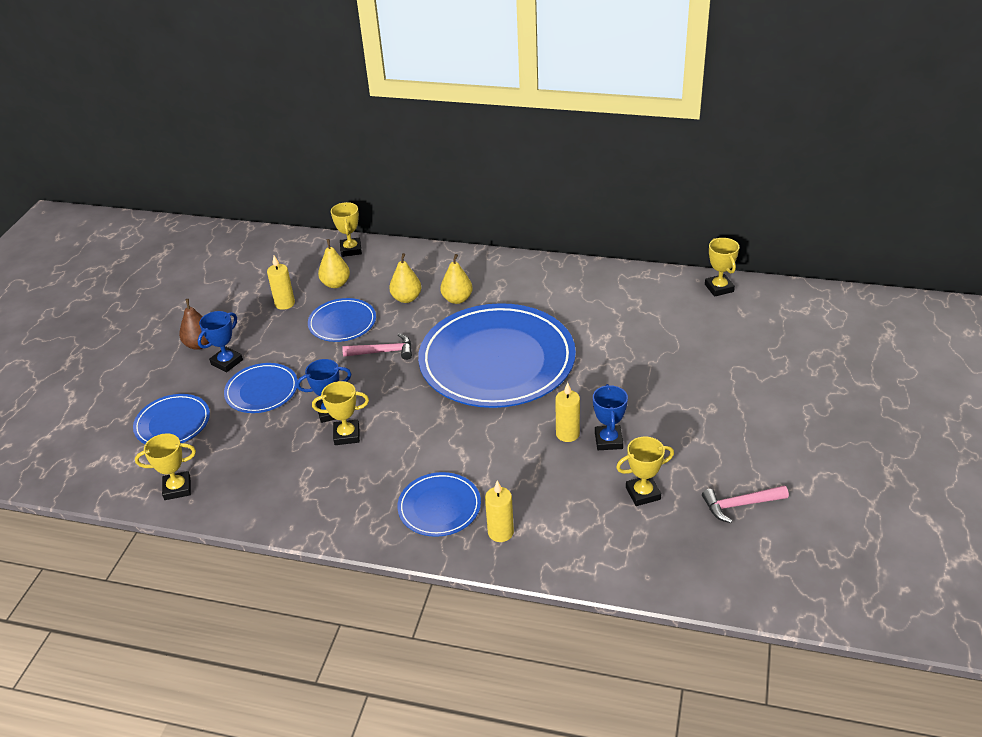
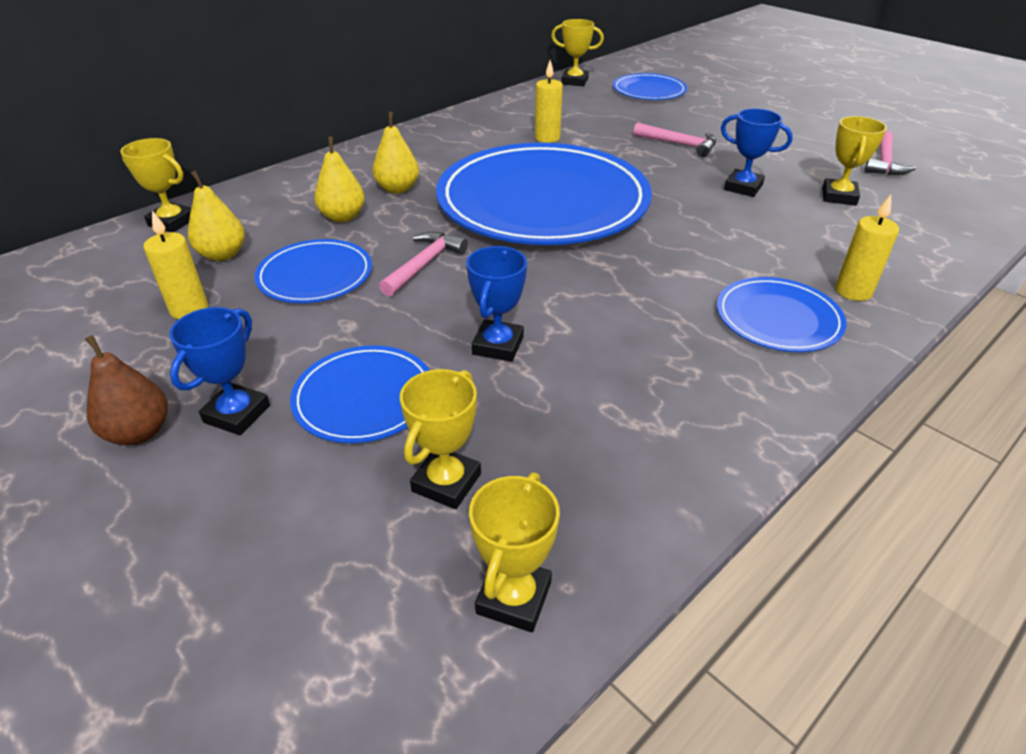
camera: 60 degrees left, 0 degrees up
(172, 423) = (312, 543): blue plate -> blue plate (649, 91)
(227, 362) = (237, 414): blue trophy -> blue trophy turned 45 degrees clockwise
(347, 435) = (565, 347): yellow trophy -> yellow trophy (446, 482)
(567, 434) = (712, 203): yellow candle -> yellow candle (547, 138)
(653, 386) = (680, 144): none -> pink hammer

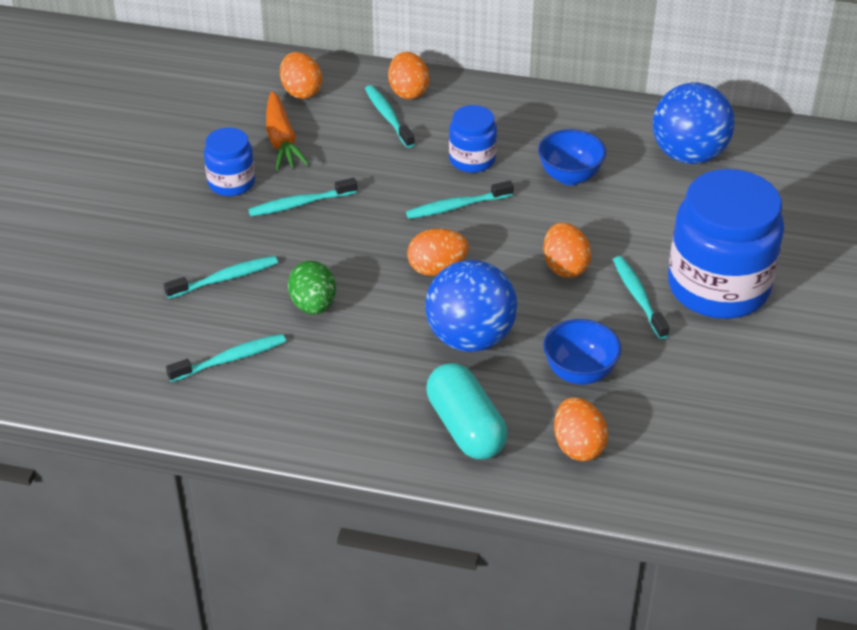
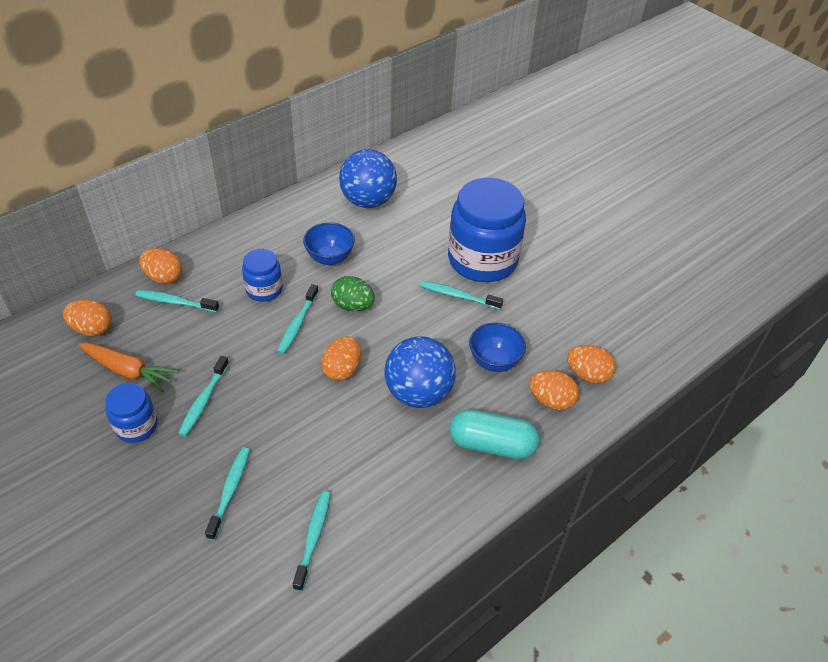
camera: 55 degrees left, 5 degrees up
(313, 305) = (309, 456): green egg -> green egg (353, 306)
(565, 267) = (402, 310): orange egg -> orange egg (587, 375)

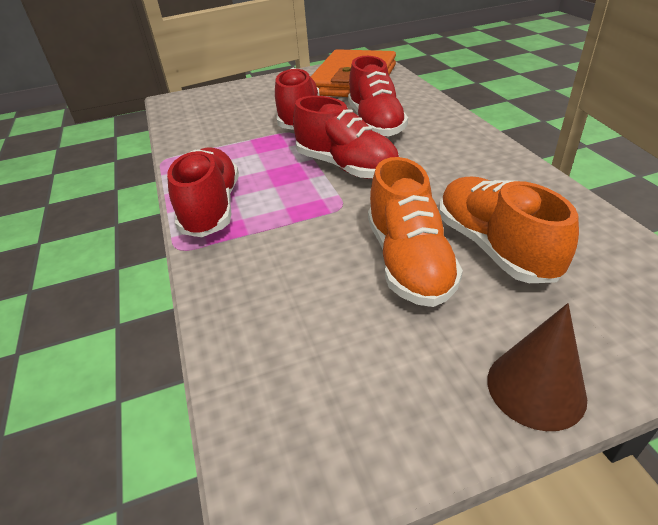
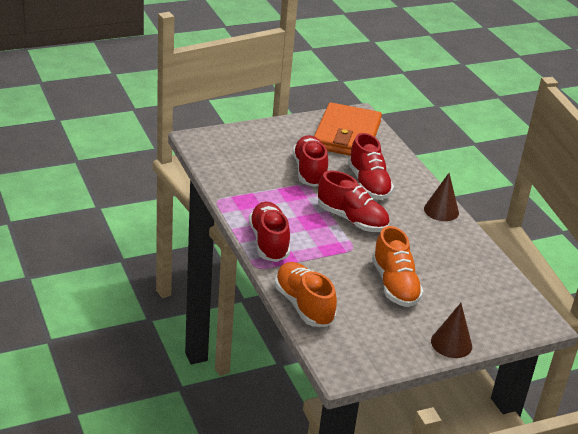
camera: 10 degrees left, 5 degrees down
(480, 144) = (441, 210): none -> brown cone
(494, 247) = (441, 280): orange shoe -> orange shoe (303, 305)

(TASK BRIEF): Your response should reproduce the entire listing verbatim, minus the pictures.

(ANSWER TO THIS TASK):
camera: 60 degrees left, 0 degrees up
(172, 423) = (312, 543): blue plate -> blue plate (649, 91)
(227, 362) = (237, 414): blue trophy -> blue trophy turned 45 degrees clockwise
(347, 435) = (565, 347): yellow trophy -> yellow trophy (446, 482)
(567, 434) = (712, 203): yellow candle -> yellow candle (547, 138)
(653, 386) = (680, 144): none -> pink hammer

camera: 55 degrees left, 5 degrees up
(313, 305) = (309, 456): green egg -> green egg (353, 306)
(565, 267) = (402, 310): orange egg -> orange egg (587, 375)

camera: 10 degrees left, 5 degrees down
(480, 144) = (441, 210): none -> brown cone
(494, 247) = (441, 280): orange shoe -> orange shoe (303, 305)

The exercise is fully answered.